* **Directions for this task**
The expected output is a copy of every line in the records with the string "yellow".

* **Data in this exercise**

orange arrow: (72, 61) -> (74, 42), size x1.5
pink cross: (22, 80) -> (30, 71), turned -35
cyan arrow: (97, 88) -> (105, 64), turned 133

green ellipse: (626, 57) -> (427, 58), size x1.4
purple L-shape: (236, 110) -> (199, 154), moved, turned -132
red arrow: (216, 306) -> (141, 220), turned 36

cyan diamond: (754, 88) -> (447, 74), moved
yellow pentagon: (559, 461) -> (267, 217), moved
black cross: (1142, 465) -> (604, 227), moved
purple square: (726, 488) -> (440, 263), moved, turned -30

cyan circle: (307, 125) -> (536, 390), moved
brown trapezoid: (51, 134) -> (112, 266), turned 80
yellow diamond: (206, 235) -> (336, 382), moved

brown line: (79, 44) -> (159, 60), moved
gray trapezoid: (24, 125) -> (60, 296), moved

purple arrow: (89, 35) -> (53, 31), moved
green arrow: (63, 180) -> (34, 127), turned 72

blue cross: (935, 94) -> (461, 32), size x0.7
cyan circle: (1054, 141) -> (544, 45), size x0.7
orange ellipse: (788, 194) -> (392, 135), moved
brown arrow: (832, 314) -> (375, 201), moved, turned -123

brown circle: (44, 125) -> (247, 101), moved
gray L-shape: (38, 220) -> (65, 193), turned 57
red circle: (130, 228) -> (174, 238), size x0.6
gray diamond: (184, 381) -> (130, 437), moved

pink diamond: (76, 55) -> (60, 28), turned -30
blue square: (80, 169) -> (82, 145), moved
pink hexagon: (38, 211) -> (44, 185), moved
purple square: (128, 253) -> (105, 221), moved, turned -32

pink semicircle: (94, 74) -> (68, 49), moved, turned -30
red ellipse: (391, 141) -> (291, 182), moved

* **The completed task**
yellow pentagon: (559, 461) -> (267, 217), moved
yellow diamond: (206, 235) -> (336, 382), moved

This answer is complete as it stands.